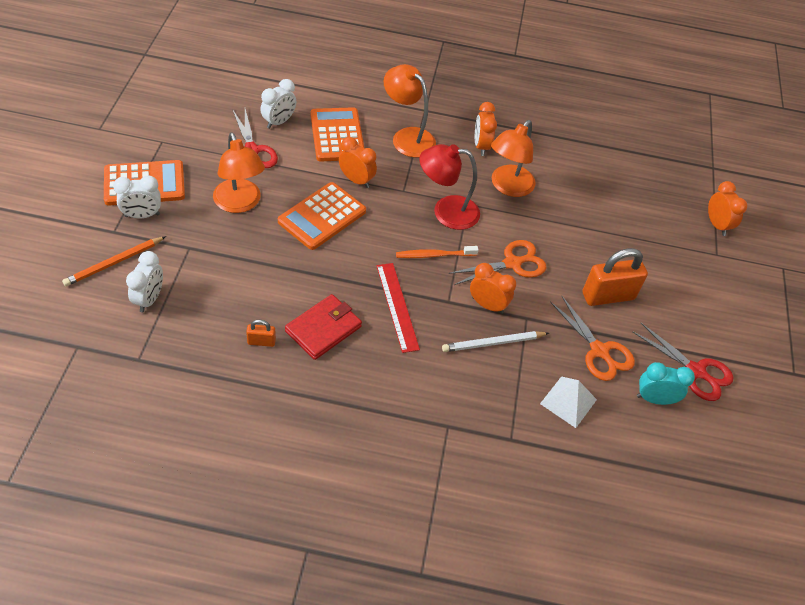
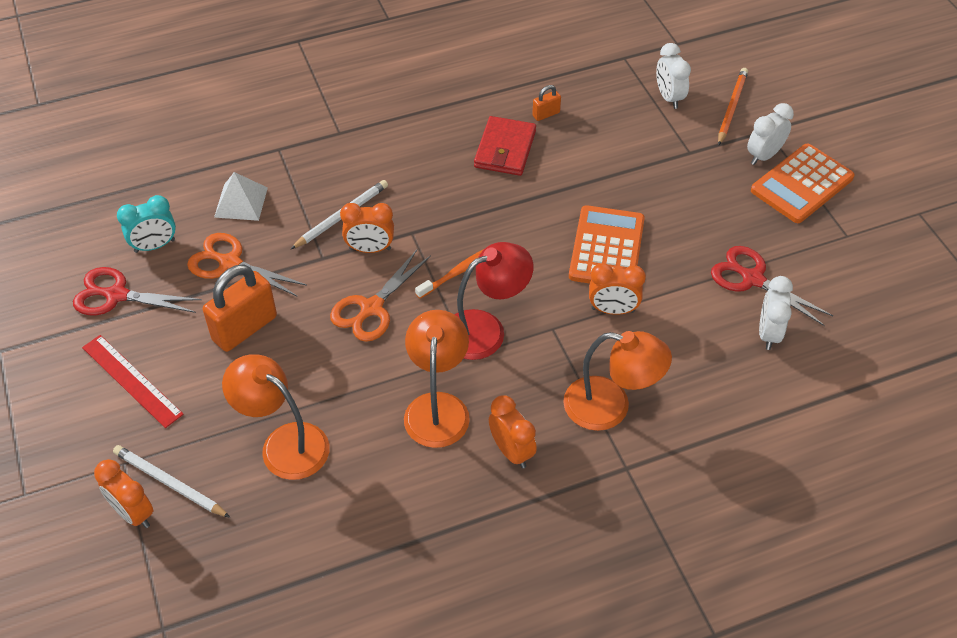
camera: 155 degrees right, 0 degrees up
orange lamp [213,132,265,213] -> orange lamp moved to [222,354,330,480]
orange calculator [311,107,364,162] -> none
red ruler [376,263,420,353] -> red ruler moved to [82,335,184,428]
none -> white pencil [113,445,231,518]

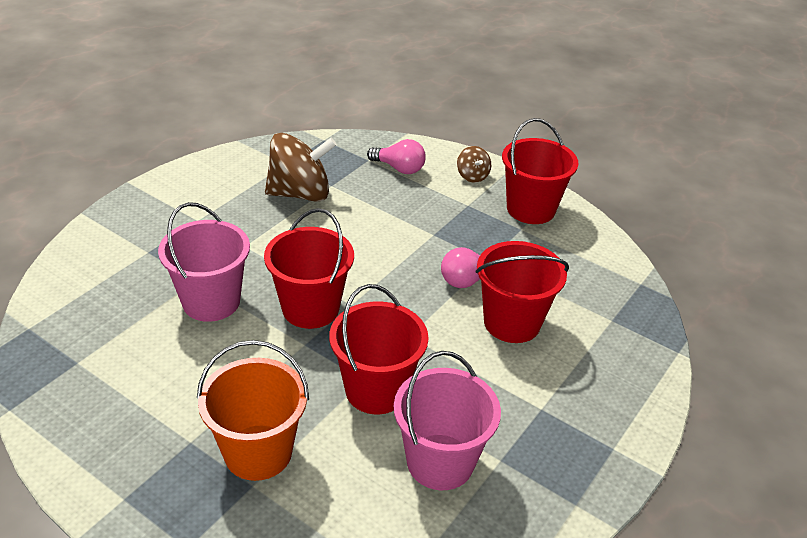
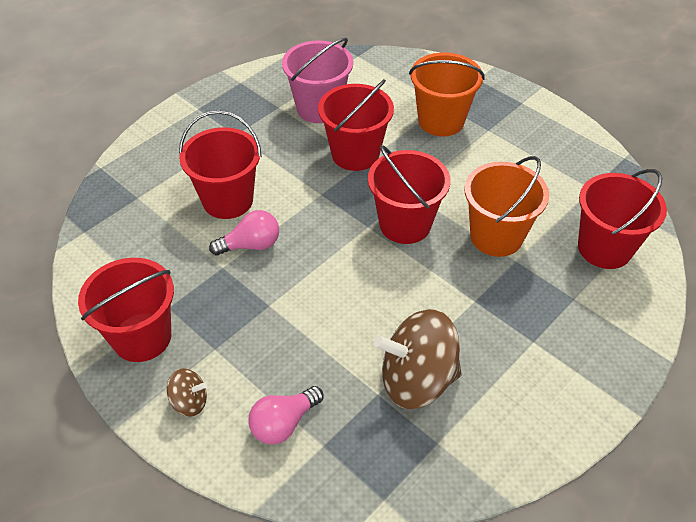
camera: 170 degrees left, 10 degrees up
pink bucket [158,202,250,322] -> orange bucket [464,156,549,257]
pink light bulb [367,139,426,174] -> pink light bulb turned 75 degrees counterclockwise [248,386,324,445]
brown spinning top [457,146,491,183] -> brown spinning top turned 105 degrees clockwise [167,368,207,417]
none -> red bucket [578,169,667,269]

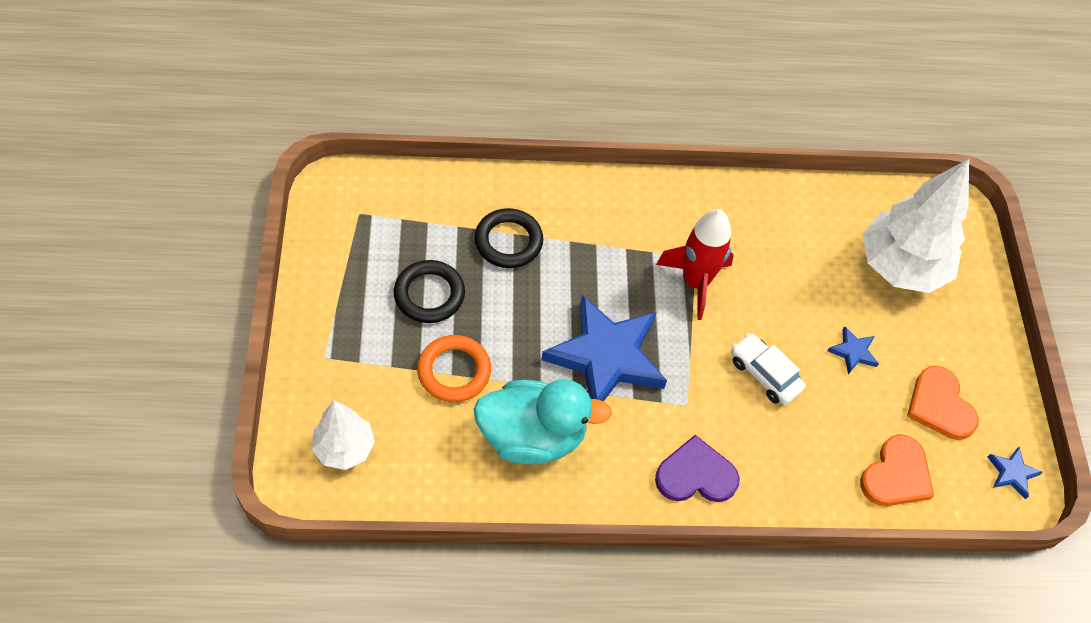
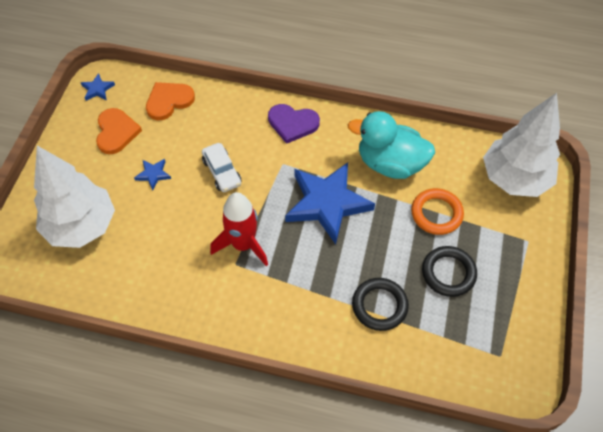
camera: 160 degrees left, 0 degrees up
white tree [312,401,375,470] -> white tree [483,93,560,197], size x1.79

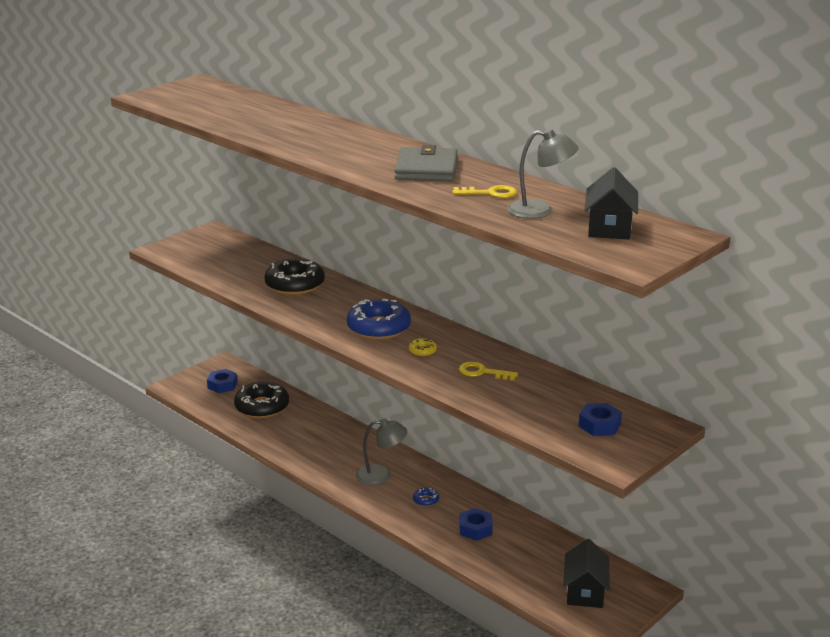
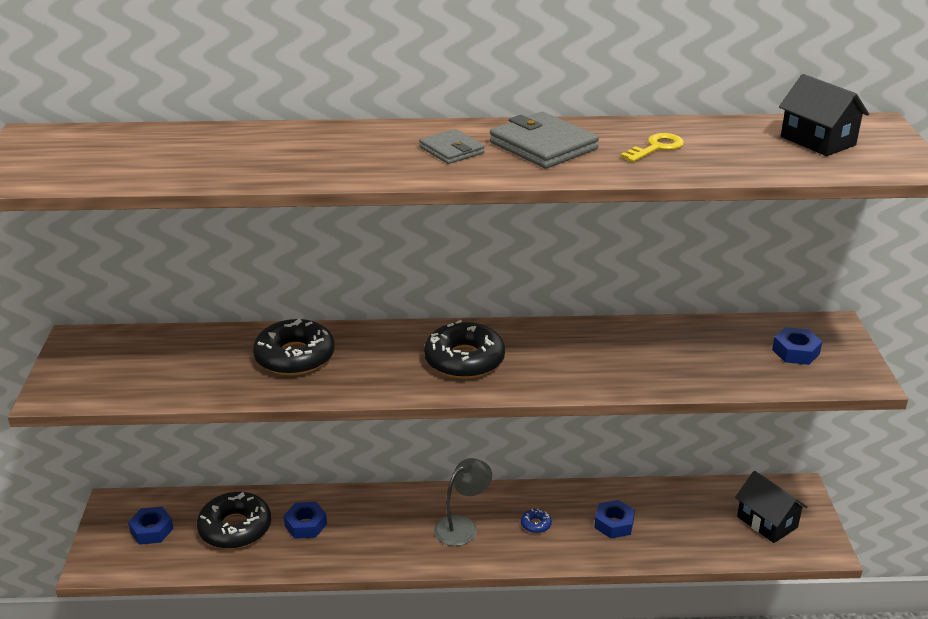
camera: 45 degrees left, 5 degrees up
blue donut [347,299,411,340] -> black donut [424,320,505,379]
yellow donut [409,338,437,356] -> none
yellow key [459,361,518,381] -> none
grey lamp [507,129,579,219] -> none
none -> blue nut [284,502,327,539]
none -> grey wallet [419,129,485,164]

####################

» PROBLEM REQUIREMENTS: Work out how many lines in the listing above hold the word "pink", and answer only with that number.

» ANSWER FOR THIS EXERCISE: 2